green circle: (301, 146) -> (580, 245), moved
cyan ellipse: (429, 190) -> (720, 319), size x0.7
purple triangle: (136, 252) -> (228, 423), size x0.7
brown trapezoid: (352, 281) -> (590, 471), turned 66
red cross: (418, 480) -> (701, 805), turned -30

--

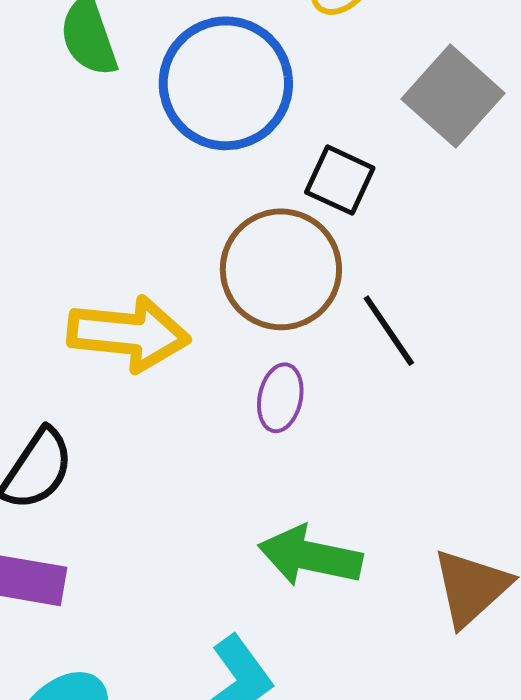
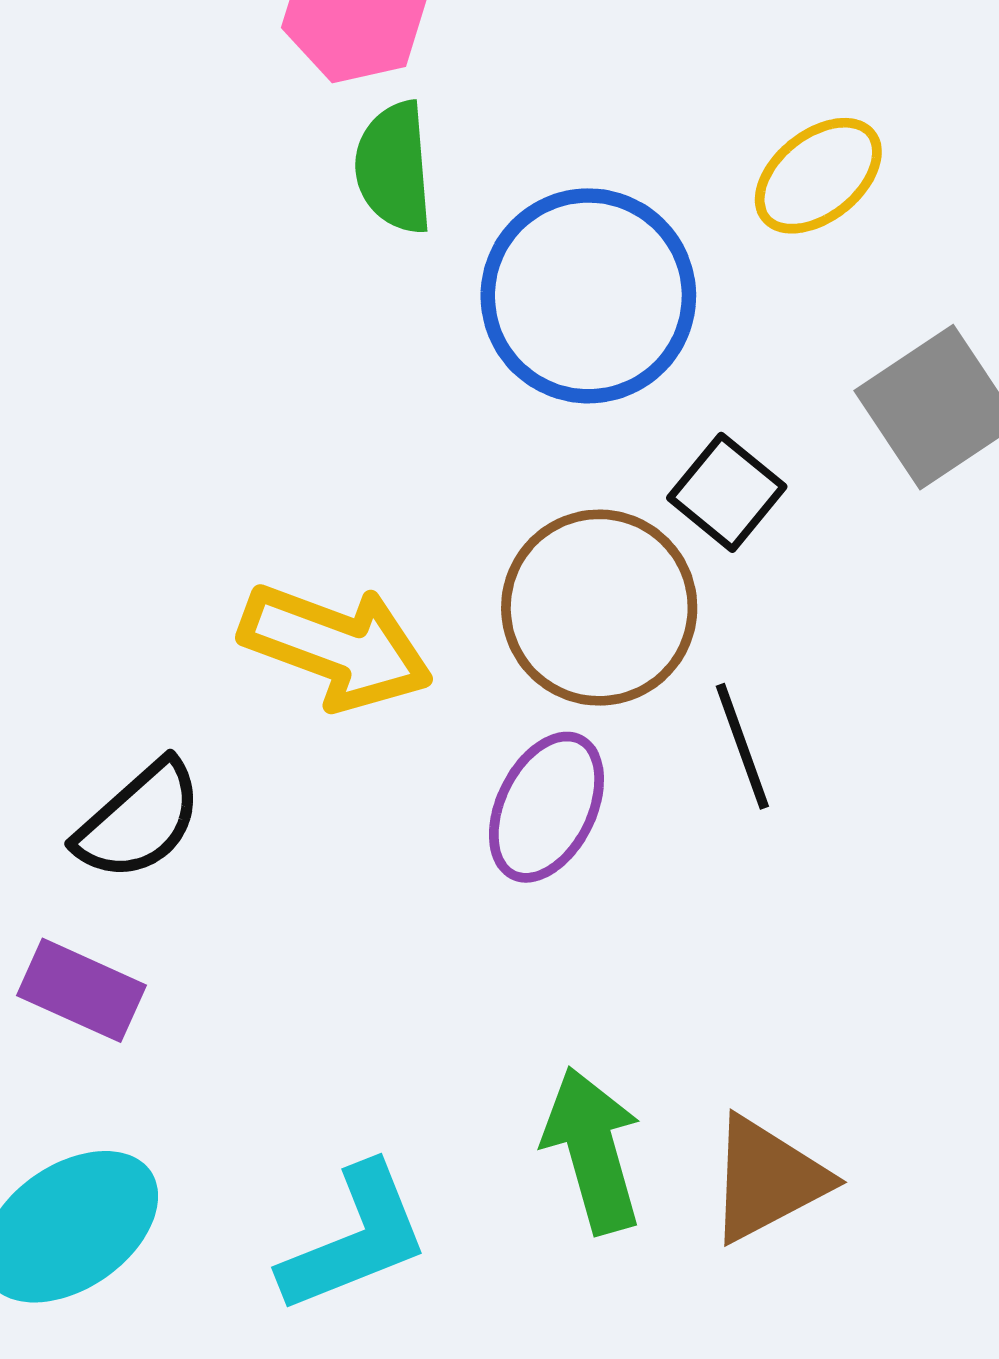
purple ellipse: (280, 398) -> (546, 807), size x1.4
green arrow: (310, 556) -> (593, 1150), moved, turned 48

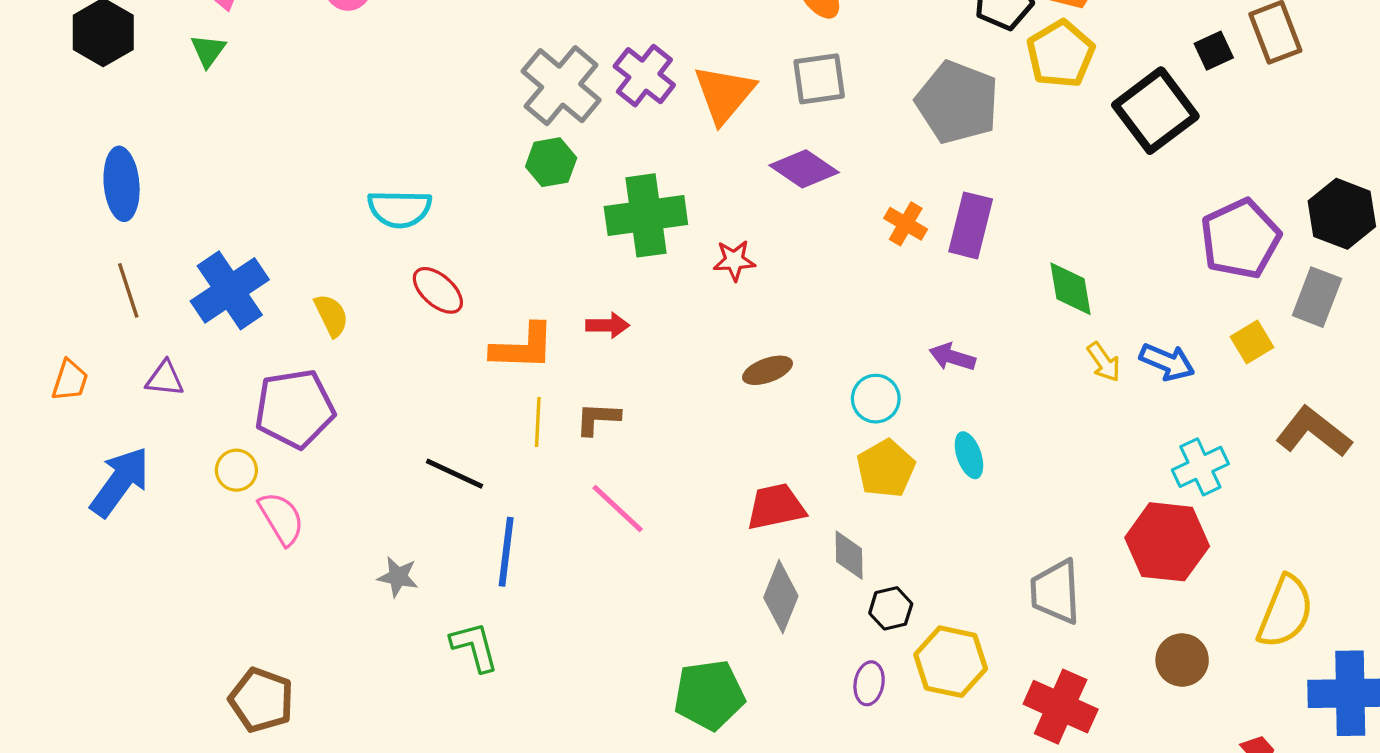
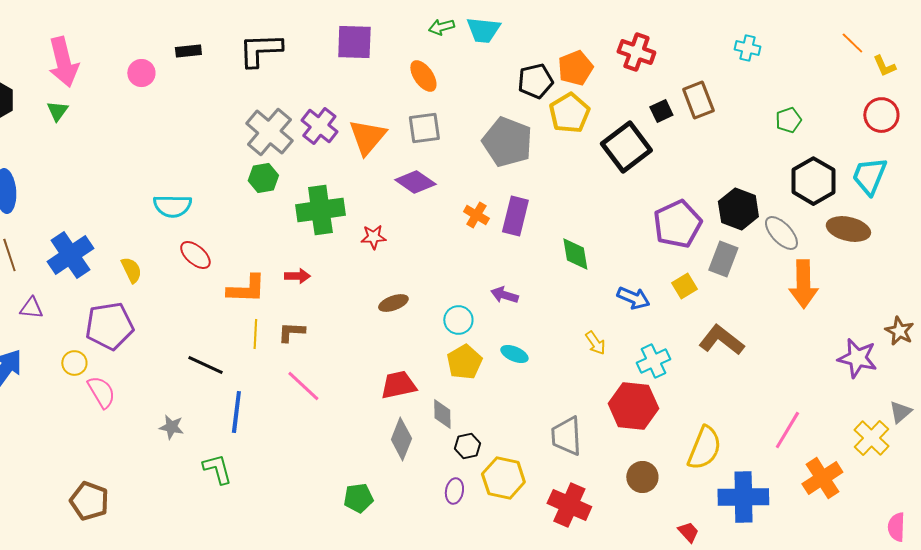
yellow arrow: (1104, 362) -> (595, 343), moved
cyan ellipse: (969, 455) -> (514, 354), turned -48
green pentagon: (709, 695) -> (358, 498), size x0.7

* * *

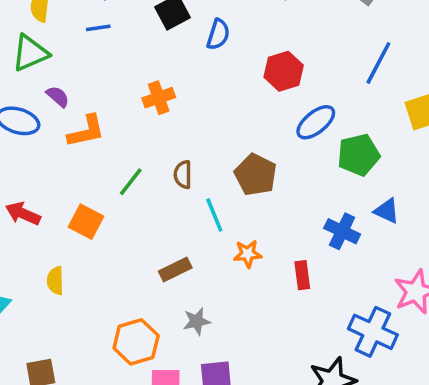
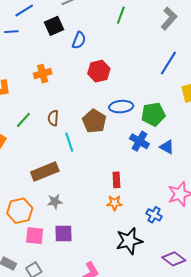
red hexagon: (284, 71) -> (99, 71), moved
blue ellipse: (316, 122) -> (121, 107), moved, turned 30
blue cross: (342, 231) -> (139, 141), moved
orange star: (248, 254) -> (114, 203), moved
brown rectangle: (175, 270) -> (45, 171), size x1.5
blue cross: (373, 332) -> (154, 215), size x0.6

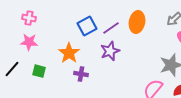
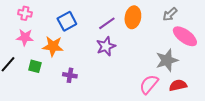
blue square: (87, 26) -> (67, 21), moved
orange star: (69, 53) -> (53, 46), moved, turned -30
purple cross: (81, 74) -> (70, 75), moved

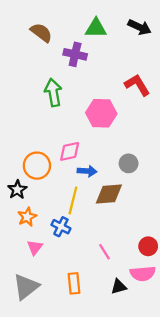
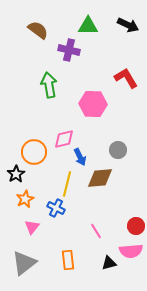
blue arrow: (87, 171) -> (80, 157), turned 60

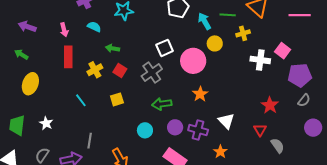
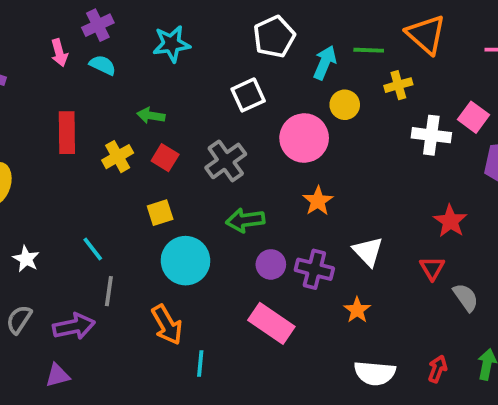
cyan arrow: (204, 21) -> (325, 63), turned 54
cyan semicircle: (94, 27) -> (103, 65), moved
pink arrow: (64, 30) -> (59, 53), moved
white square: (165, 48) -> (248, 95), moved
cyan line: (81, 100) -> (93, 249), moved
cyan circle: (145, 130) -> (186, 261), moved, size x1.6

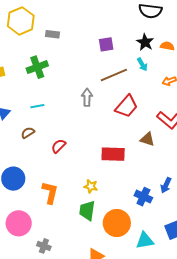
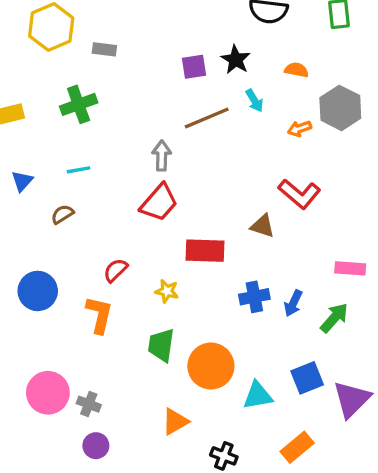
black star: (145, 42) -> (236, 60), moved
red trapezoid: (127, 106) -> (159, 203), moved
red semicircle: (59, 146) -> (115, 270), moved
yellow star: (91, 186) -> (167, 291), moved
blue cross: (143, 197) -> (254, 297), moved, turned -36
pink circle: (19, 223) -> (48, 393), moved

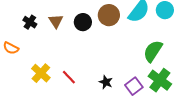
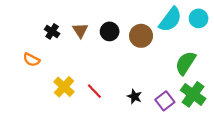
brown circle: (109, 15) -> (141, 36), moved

WHAT IS REQUIRED
Transcribe only this stretch of the data: the line with "yellow star: (91, 186) -> (167, 291), moved", the line with "brown circle: (109, 15) -> (141, 36), moved", and every line in between. Leave out the pictures.

RESPONSE TO THIS TASK
yellow star: (91, 186) -> (167, 291), moved
blue cross: (143, 197) -> (254, 297), moved, turned -36
pink circle: (19, 223) -> (48, 393), moved

brown circle: (109, 15) -> (141, 36), moved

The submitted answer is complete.